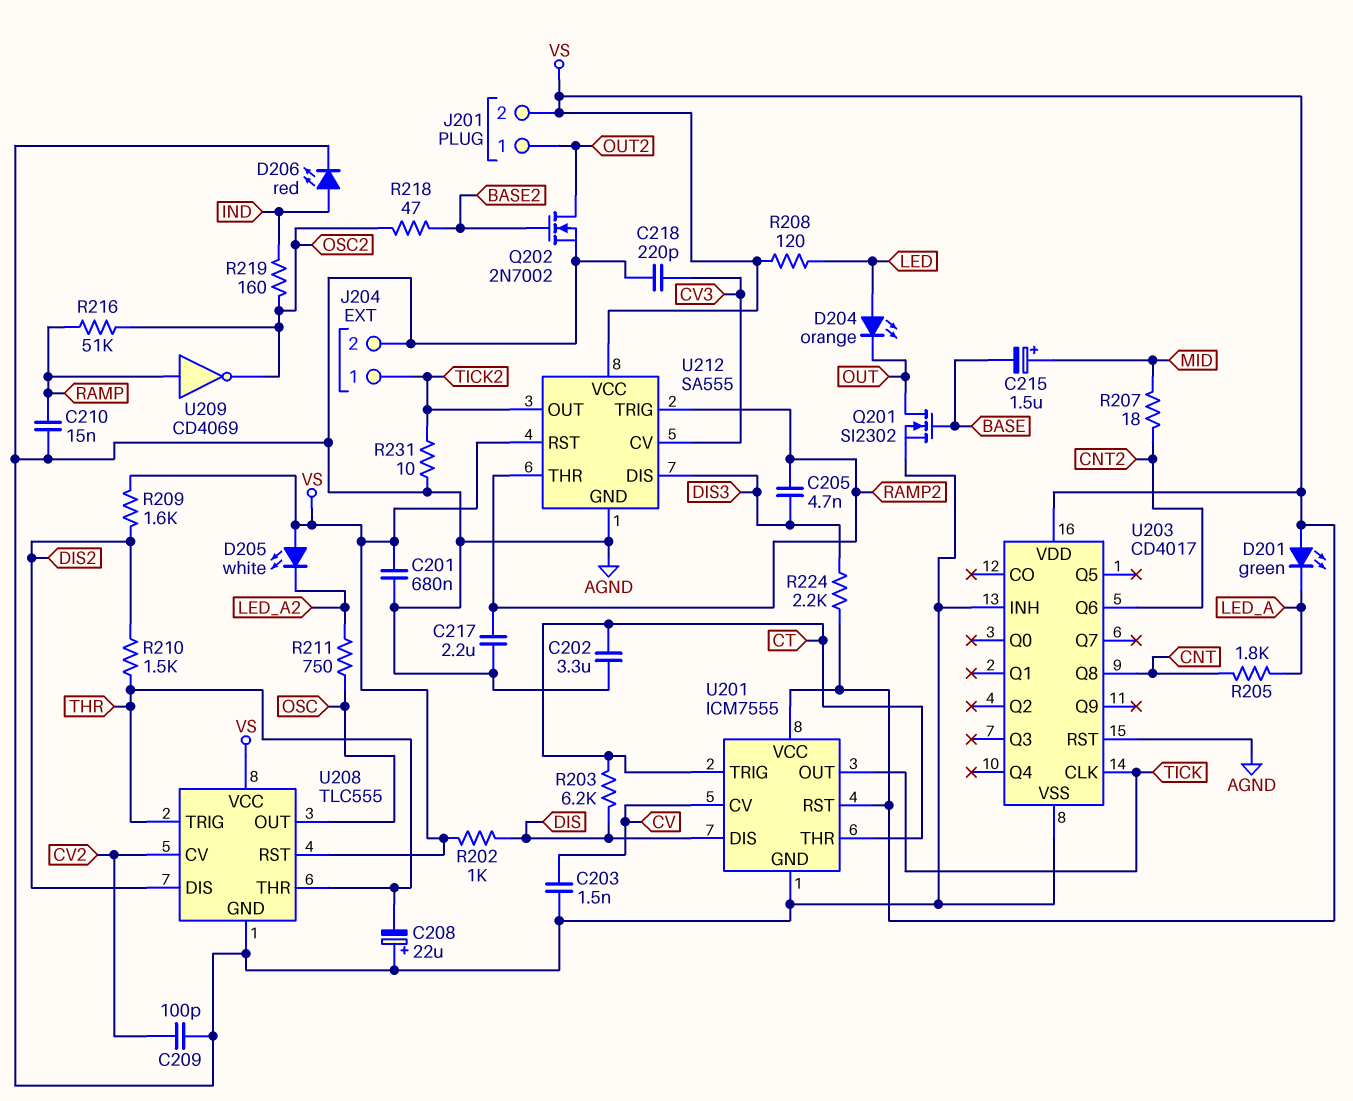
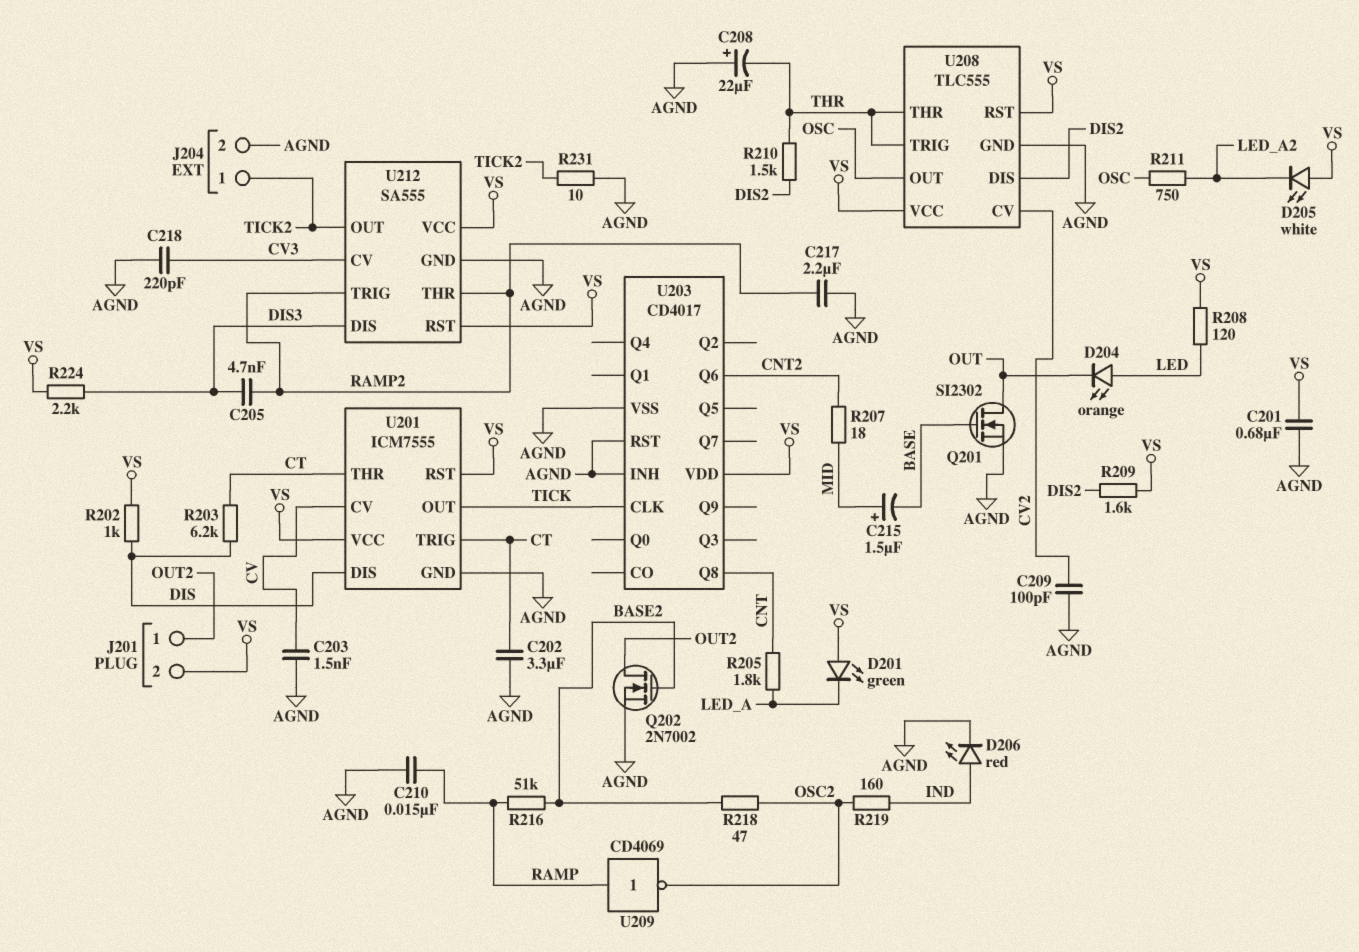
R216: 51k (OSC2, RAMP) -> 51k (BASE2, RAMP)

———

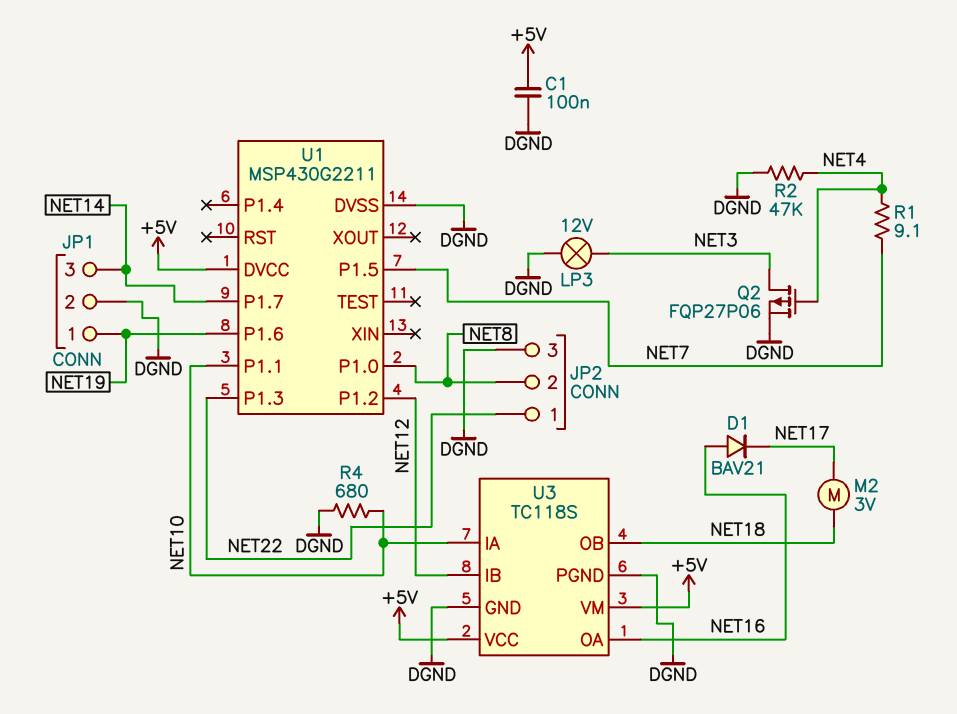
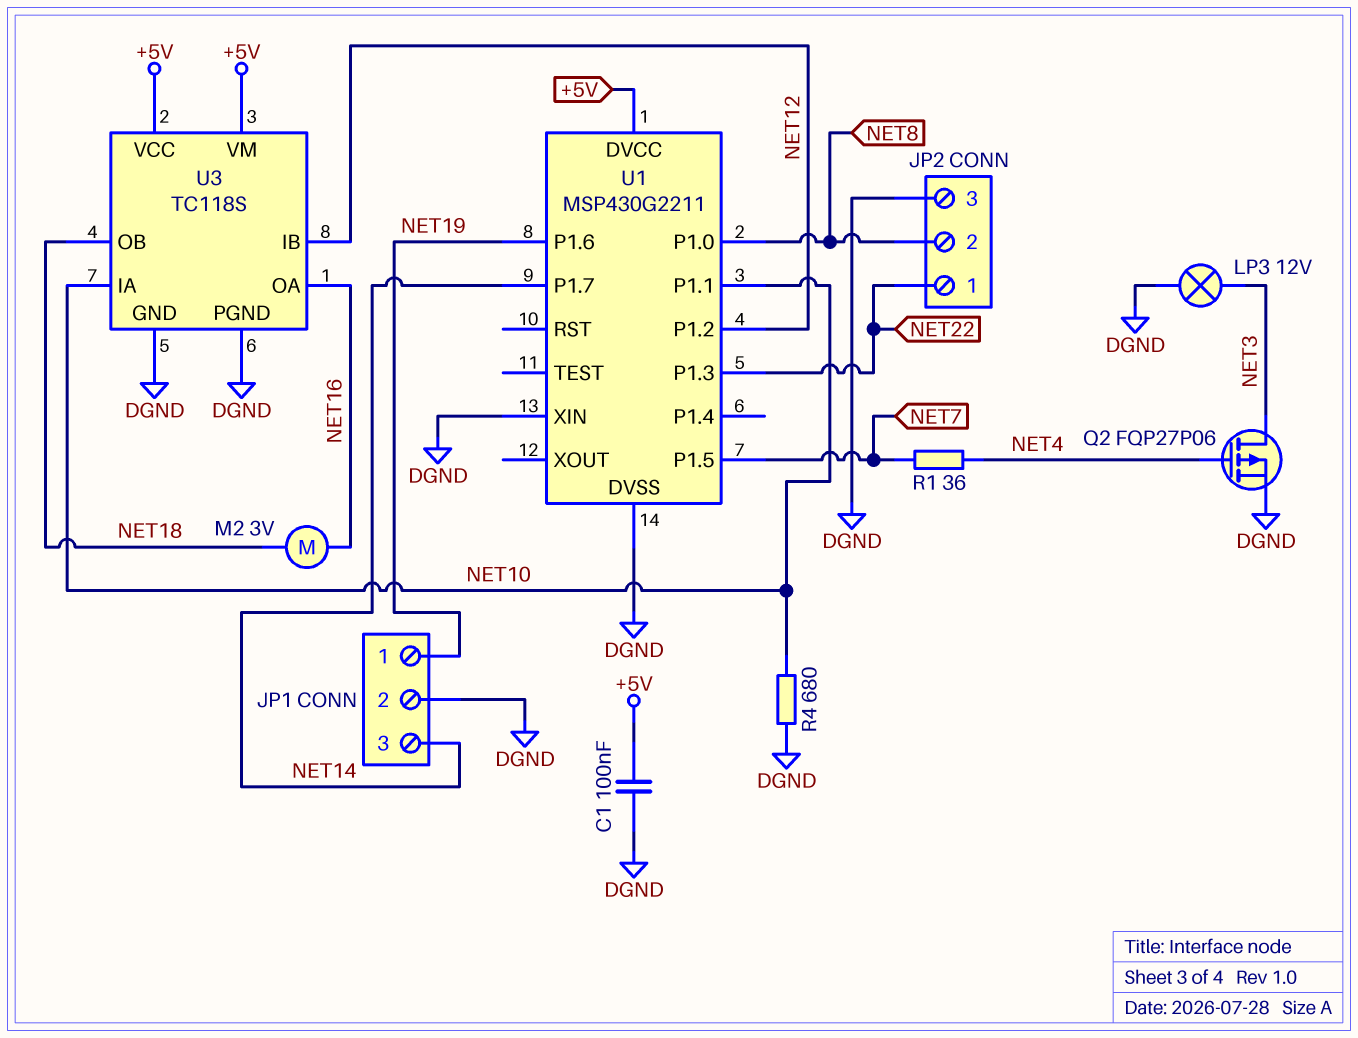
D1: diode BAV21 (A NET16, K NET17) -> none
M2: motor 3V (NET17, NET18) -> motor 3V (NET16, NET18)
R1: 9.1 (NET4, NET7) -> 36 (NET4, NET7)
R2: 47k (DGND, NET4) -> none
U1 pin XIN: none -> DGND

———

## Task to complete
Report each line of the records that holds the word "none".

## Written reply
D1: diode BAV21 (A NET16, K NET17) -> none
R2: 47k (DGND, NET4) -> none
U1 pin XIN: none -> DGND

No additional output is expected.